- [Task to complete]
Copy out all lines of the records in which the word "shoe" appears.

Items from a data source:
################

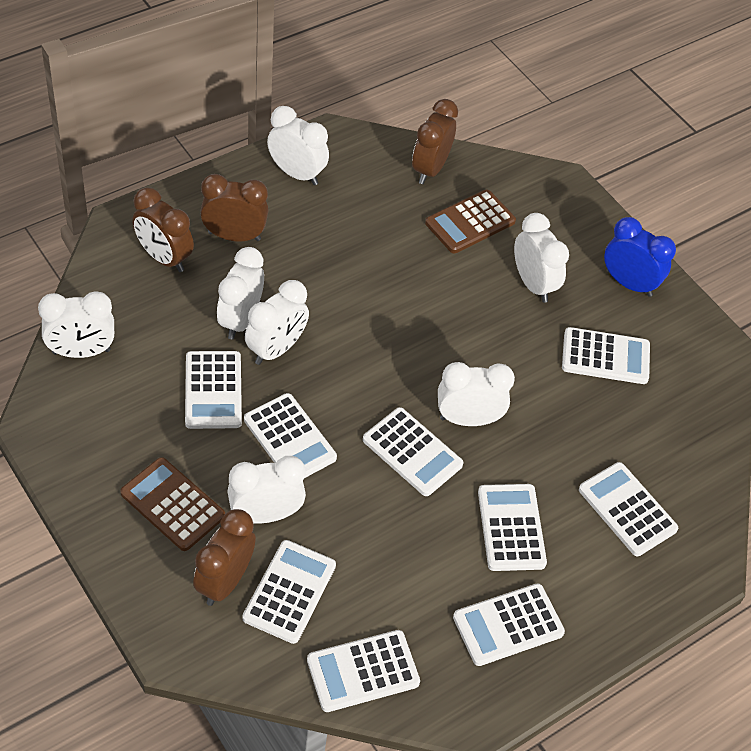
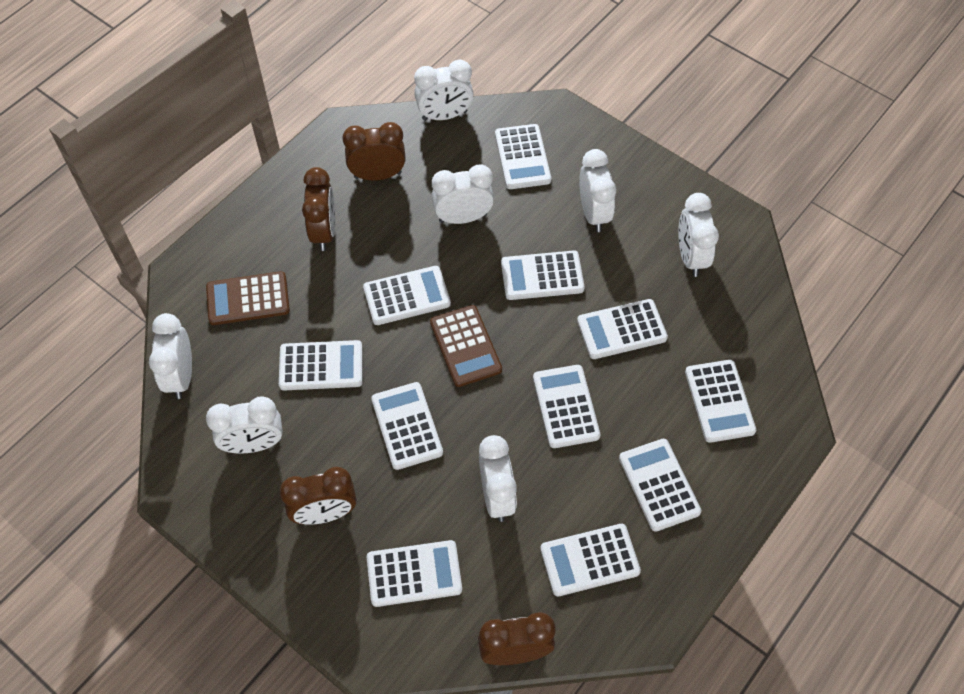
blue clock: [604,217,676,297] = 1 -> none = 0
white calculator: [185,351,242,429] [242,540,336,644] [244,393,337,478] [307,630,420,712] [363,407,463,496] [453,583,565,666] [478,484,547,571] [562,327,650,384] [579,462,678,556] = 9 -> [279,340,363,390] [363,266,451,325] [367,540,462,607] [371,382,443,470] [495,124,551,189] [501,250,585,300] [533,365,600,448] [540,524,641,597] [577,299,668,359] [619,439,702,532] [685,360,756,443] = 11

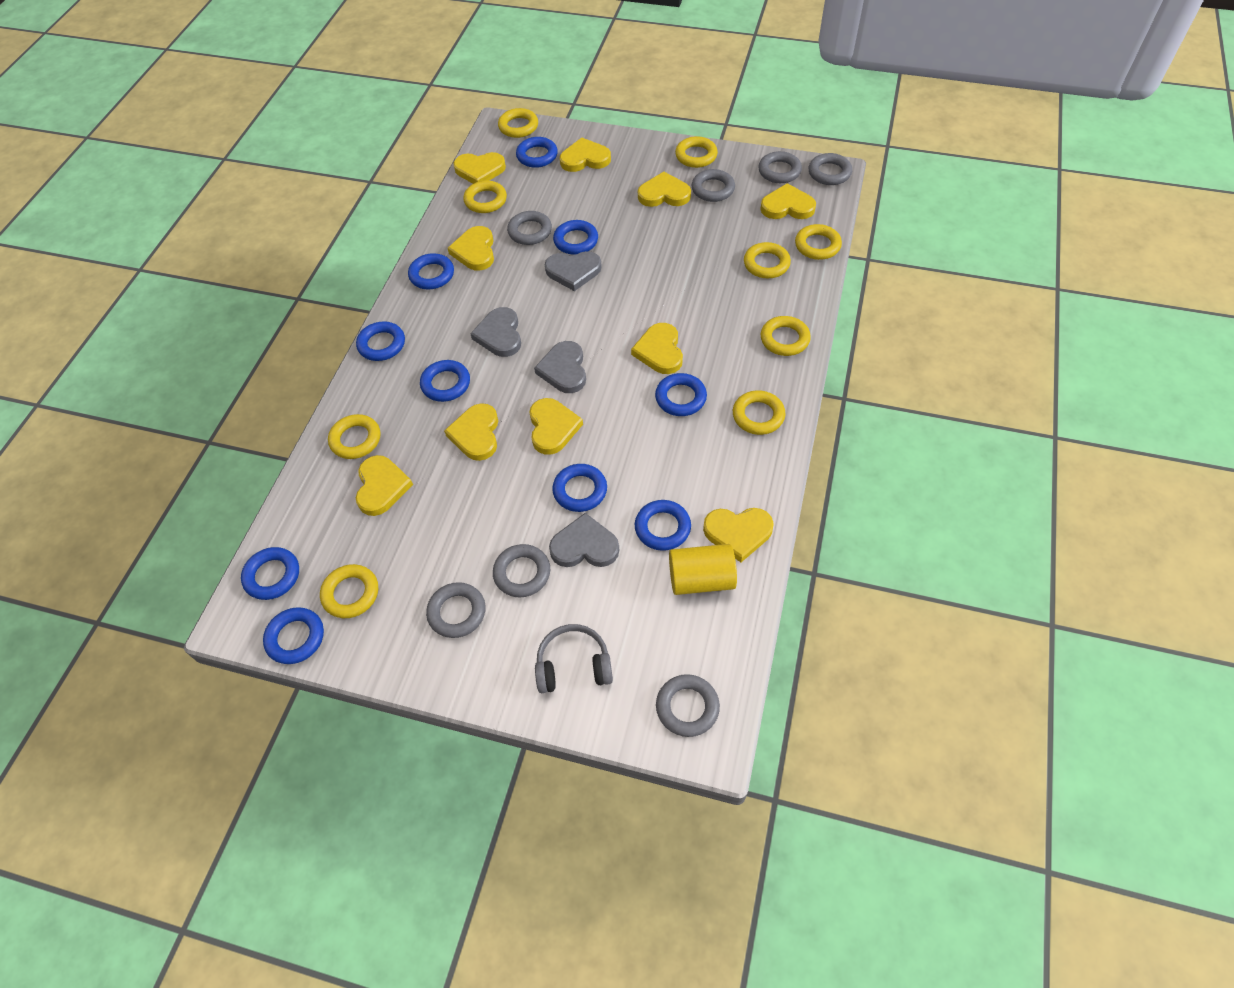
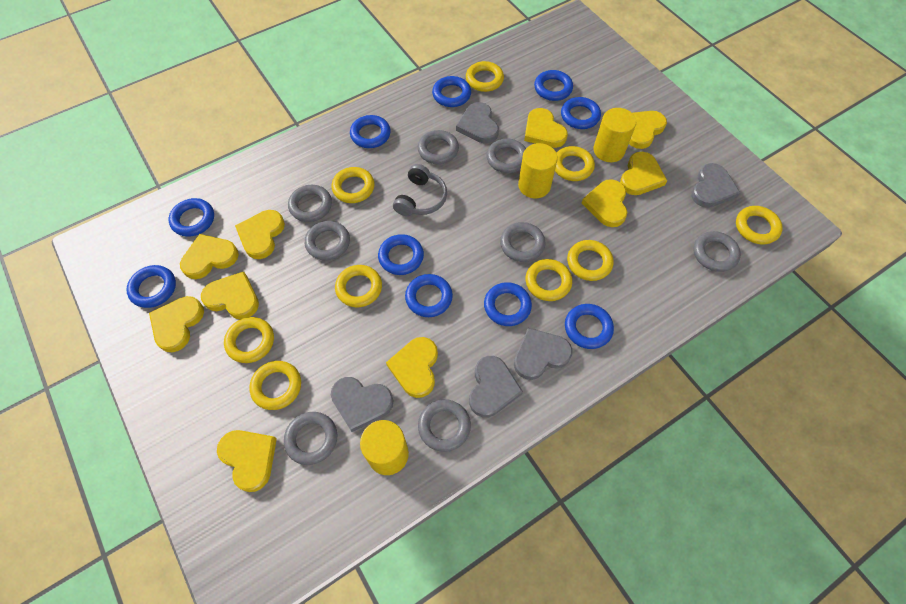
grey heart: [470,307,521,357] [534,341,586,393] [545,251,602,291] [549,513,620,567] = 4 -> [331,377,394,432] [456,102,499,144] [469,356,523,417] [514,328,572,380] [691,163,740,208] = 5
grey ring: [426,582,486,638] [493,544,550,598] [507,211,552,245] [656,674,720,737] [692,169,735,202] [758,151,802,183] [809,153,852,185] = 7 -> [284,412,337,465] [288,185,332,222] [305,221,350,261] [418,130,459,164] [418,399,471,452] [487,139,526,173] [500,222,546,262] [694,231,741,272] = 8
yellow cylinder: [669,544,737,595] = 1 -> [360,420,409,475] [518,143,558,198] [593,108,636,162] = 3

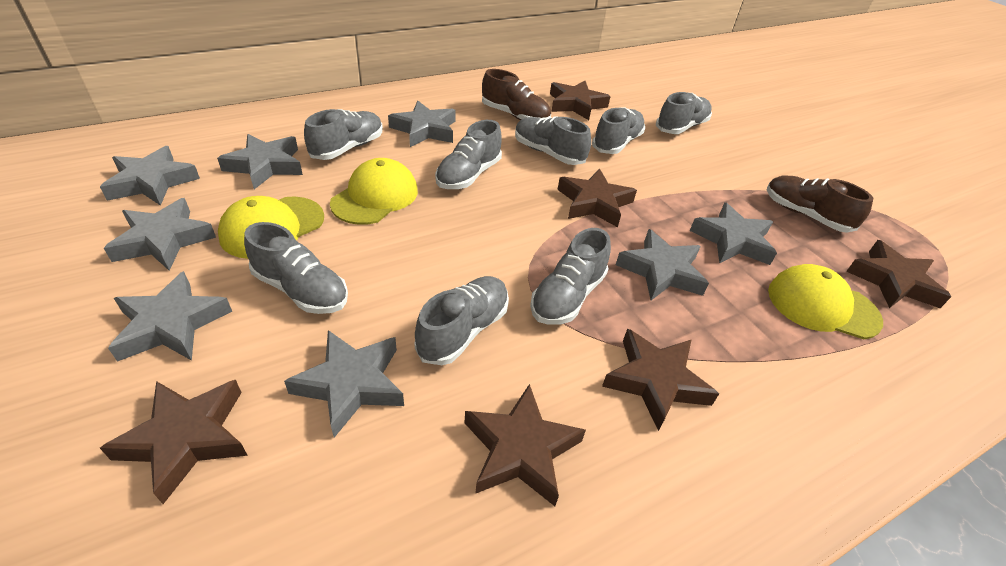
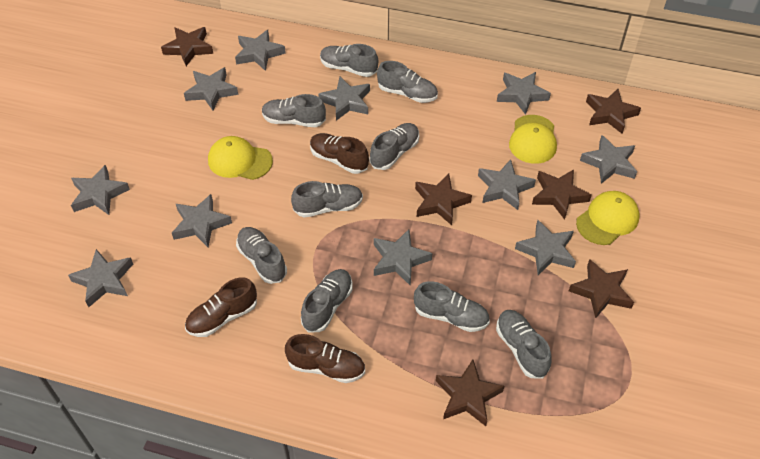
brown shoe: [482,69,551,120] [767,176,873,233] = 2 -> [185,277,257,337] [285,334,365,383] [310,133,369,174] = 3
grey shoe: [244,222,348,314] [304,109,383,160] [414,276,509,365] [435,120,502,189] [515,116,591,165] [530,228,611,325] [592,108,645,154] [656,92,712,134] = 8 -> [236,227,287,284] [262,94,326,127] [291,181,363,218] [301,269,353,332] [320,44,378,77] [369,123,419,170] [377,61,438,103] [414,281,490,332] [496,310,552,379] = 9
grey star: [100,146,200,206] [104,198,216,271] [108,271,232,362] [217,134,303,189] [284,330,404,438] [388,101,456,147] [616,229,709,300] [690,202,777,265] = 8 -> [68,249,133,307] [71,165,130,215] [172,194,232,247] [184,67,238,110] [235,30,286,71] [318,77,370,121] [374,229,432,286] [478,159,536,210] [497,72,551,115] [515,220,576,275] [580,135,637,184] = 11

################

- [Completed task]
brown shoe: [482,69,551,120] [767,176,873,233] = 2 -> [185,277,257,337] [285,334,365,383] [310,133,369,174] = 3
grey shoe: [244,222,348,314] [304,109,383,160] [414,276,509,365] [435,120,502,189] [515,116,591,165] [530,228,611,325] [592,108,645,154] [656,92,712,134] = 8 -> [236,227,287,284] [262,94,326,127] [291,181,363,218] [301,269,353,332] [320,44,378,77] [369,123,419,170] [377,61,438,103] [414,281,490,332] [496,310,552,379] = 9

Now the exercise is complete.